Data entries
________
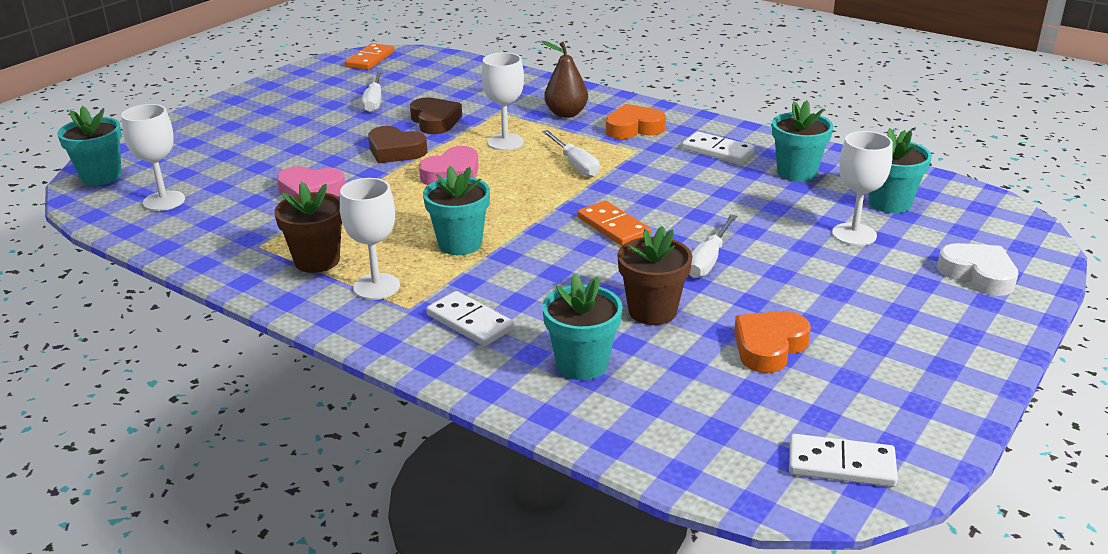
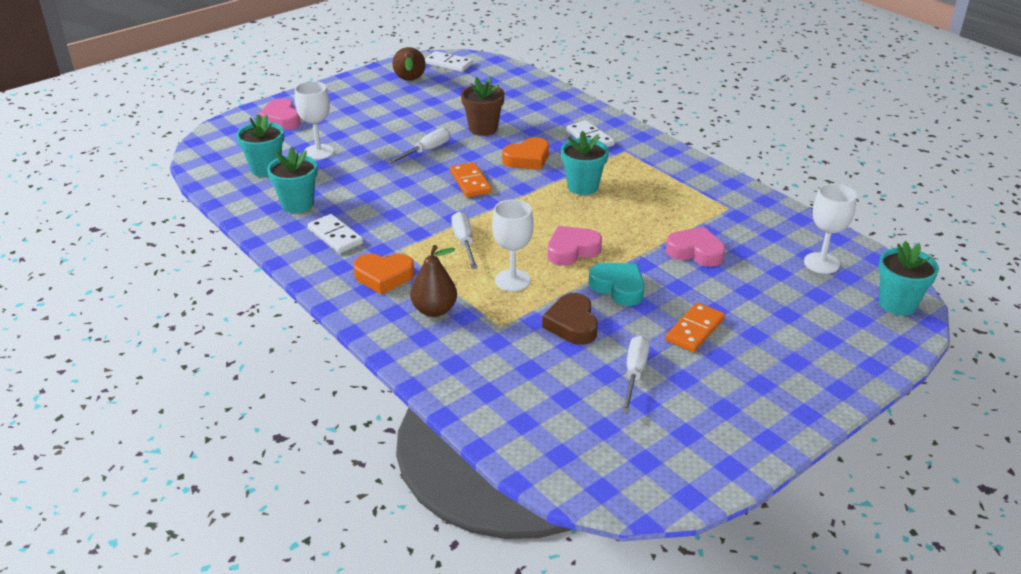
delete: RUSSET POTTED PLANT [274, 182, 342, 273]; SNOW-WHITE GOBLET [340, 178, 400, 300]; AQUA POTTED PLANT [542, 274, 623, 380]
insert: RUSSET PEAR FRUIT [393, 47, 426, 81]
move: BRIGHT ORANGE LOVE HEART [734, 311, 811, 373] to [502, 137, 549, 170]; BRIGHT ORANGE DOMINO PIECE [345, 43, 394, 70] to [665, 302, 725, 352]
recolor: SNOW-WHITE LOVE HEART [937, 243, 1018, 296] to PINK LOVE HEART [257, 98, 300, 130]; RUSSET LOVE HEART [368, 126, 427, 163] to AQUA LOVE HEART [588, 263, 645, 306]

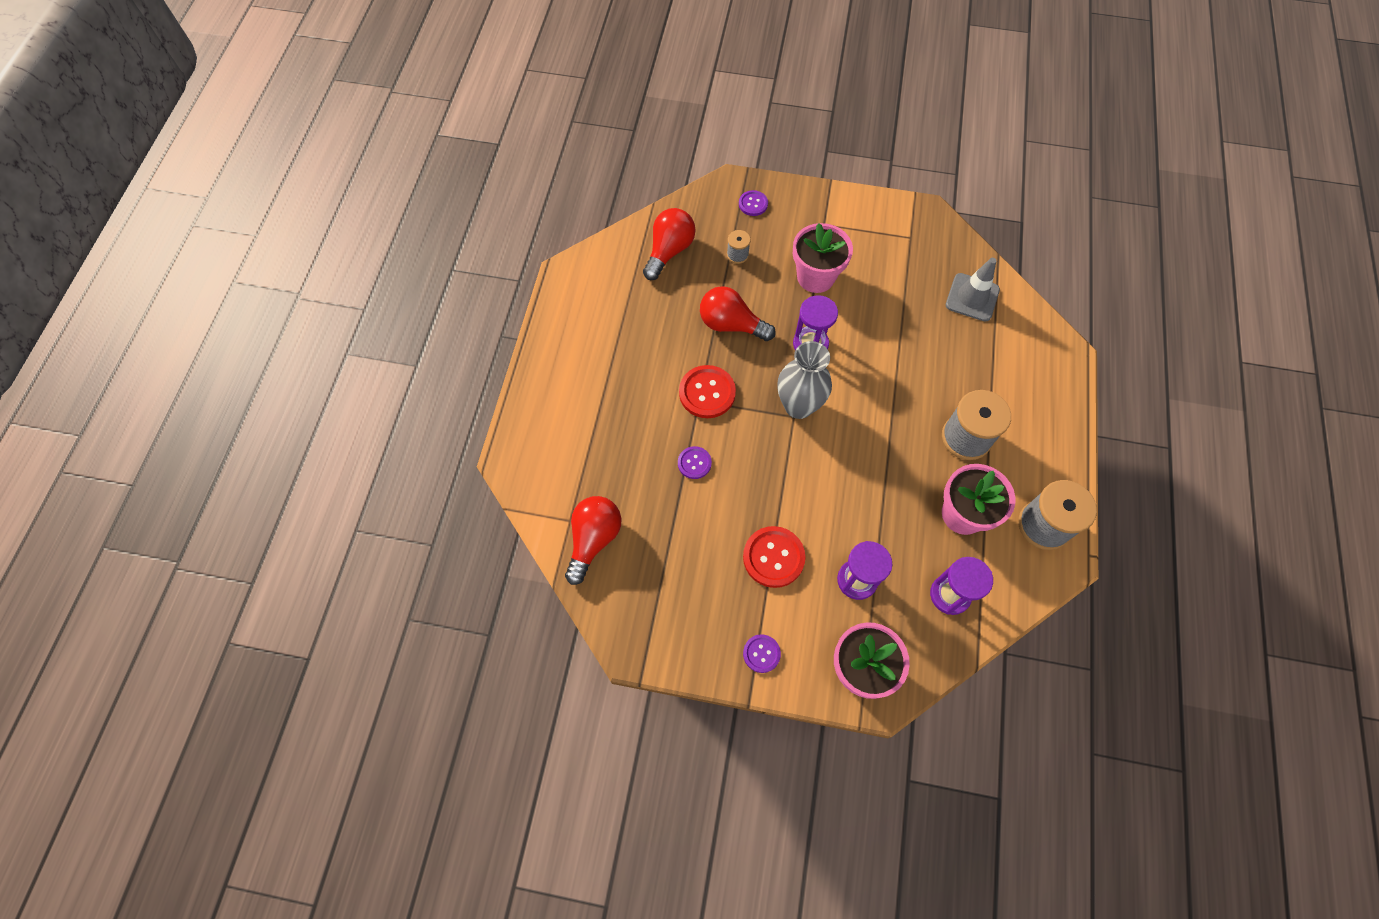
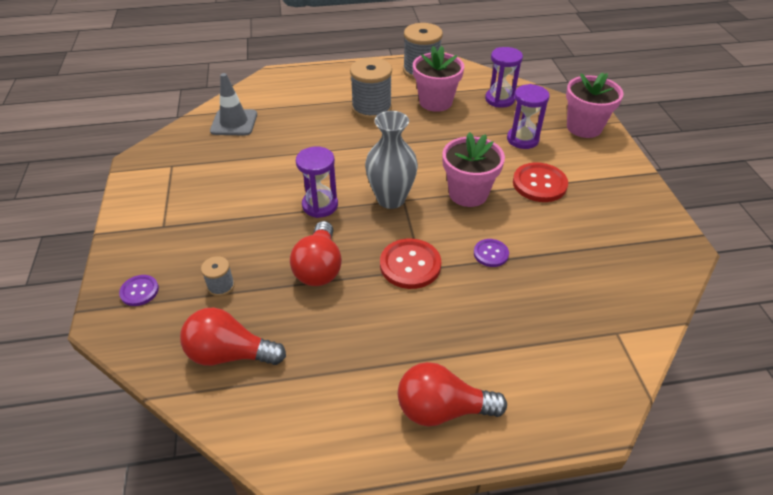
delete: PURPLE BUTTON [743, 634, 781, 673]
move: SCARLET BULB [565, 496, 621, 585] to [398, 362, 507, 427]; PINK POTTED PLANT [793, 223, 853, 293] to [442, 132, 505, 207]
________
Produce an exact copy of only those lines that run from the line with "move: BRIGHT ORANGE" to the final line of the records, including both; exclude images.

move: BRIGHT ORANGE LOVE HEART [734, 311, 811, 373] to [502, 137, 549, 170]; BRIGHT ORANGE DOMINO PIECE [345, 43, 394, 70] to [665, 302, 725, 352]
recolor: SNOW-WHITE LOVE HEART [937, 243, 1018, 296] to PINK LOVE HEART [257, 98, 300, 130]; RUSSET LOVE HEART [368, 126, 427, 163] to AQUA LOVE HEART [588, 263, 645, 306]

delete: PURPLE BUTTON [743, 634, 781, 673]
move: SCARLET BULB [565, 496, 621, 585] to [398, 362, 507, 427]; PINK POTTED PLANT [793, 223, 853, 293] to [442, 132, 505, 207]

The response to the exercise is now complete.